• [Data records]
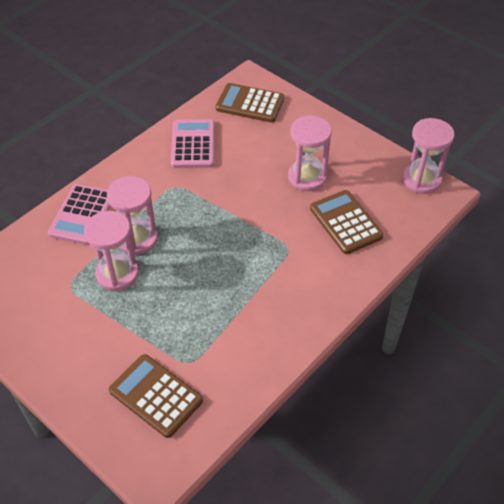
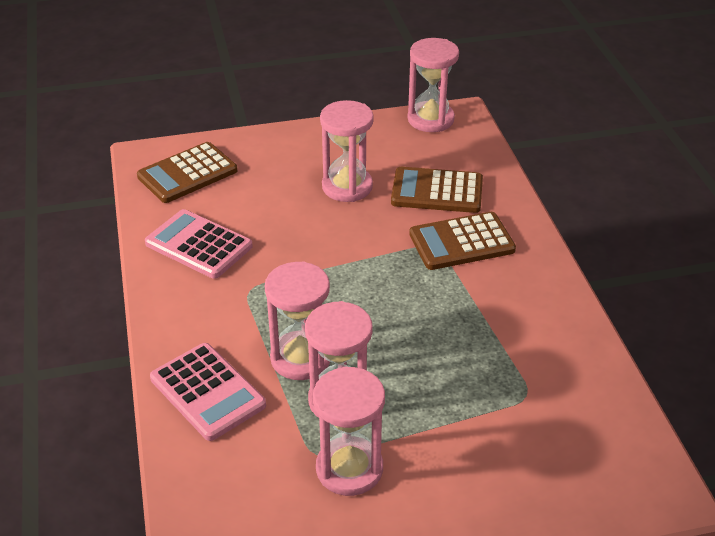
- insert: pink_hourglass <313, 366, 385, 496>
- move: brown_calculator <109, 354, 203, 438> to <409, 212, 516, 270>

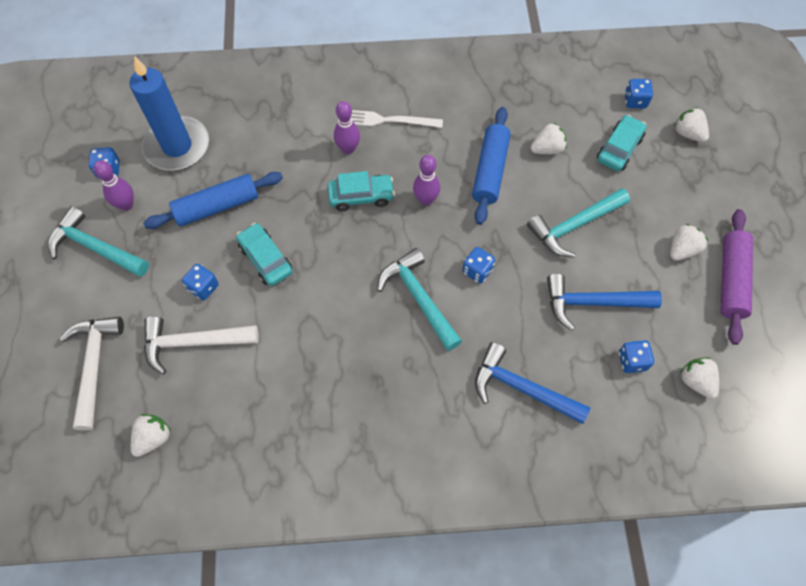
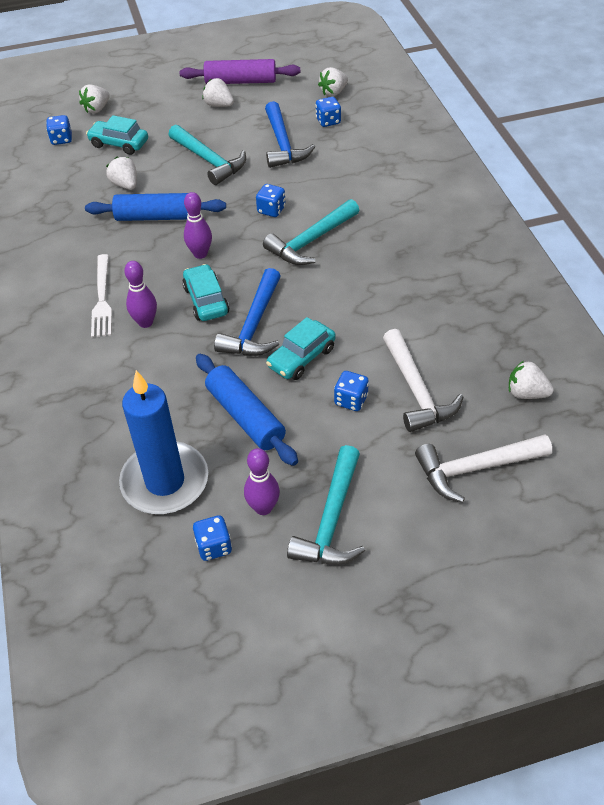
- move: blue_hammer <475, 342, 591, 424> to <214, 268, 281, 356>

---

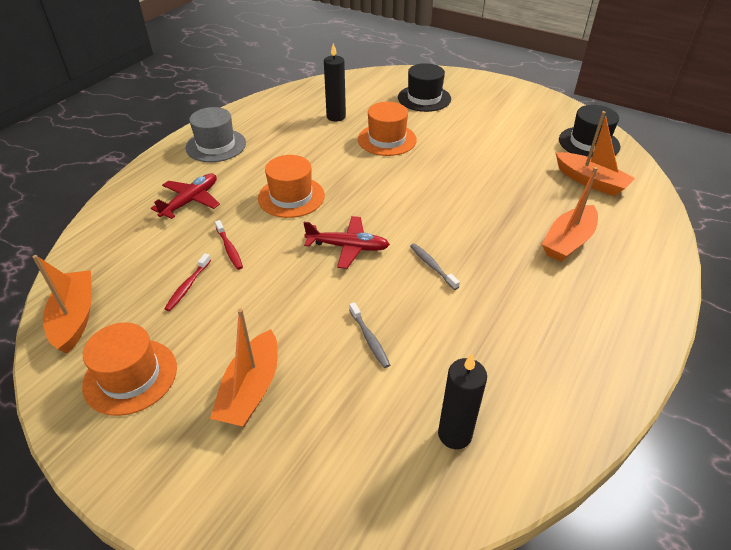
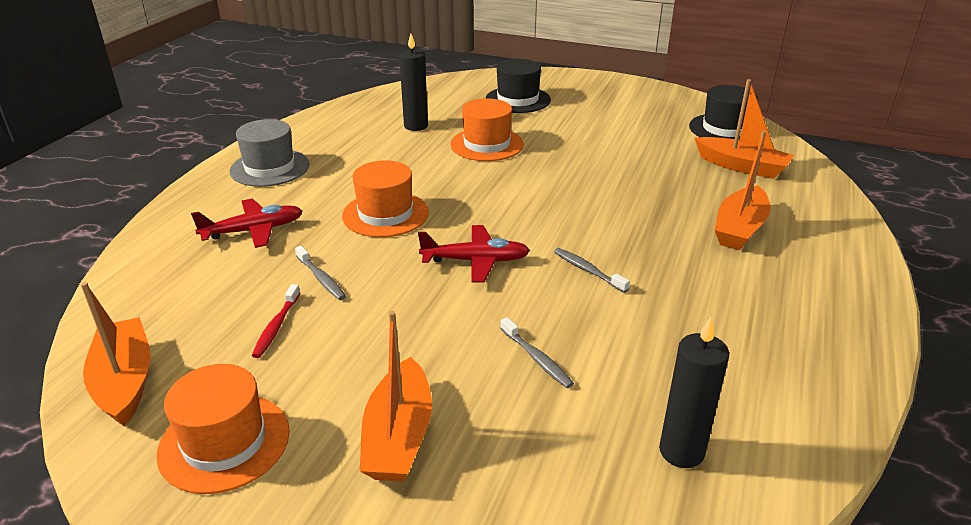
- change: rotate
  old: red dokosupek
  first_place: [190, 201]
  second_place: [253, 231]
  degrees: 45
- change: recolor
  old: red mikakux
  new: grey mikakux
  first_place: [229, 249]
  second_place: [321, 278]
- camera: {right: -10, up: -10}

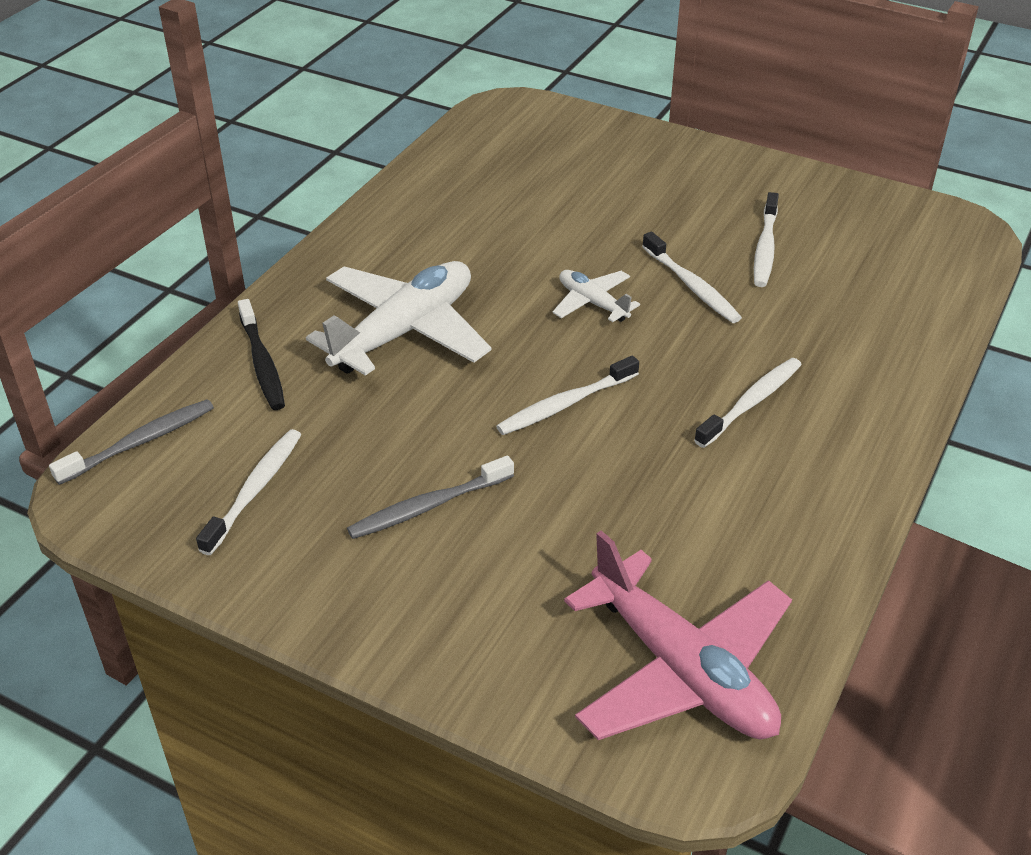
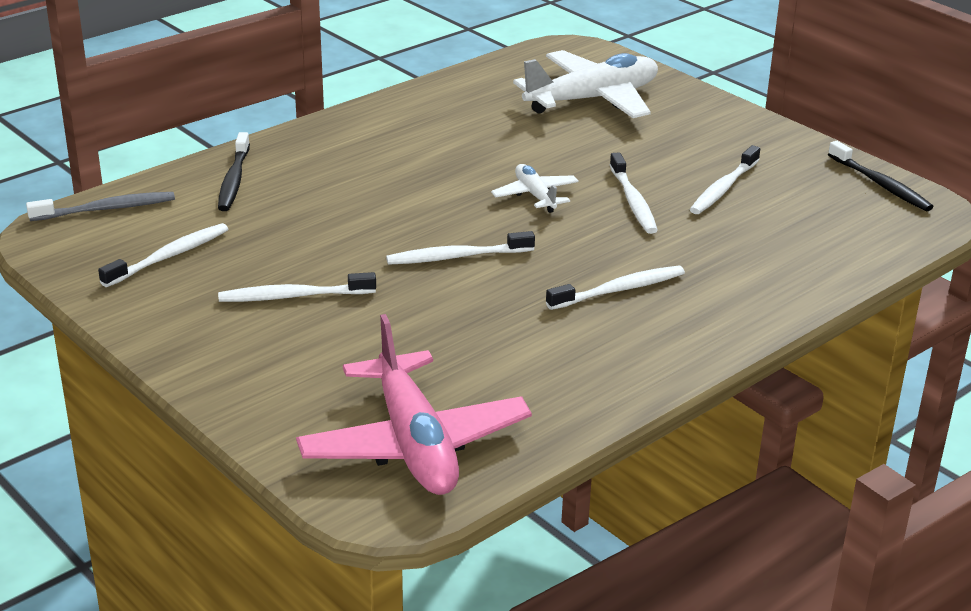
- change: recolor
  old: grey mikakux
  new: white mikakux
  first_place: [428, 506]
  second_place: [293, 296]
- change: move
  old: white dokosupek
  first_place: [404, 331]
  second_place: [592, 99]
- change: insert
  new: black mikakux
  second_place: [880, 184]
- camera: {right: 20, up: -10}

• [Instructions for the task] Using the listing above, copy exactly the line that contains "- change: rotate", the line that contains "second_place: [321, 278]", and each line that falls between them.

• [Written reply]
- change: rotate
  old: red dokosupek
  first_place: [190, 201]
  second_place: [253, 231]
  degrees: 45
- change: recolor
  old: red mikakux
  new: grey mikakux
  first_place: [229, 249]
  second_place: [321, 278]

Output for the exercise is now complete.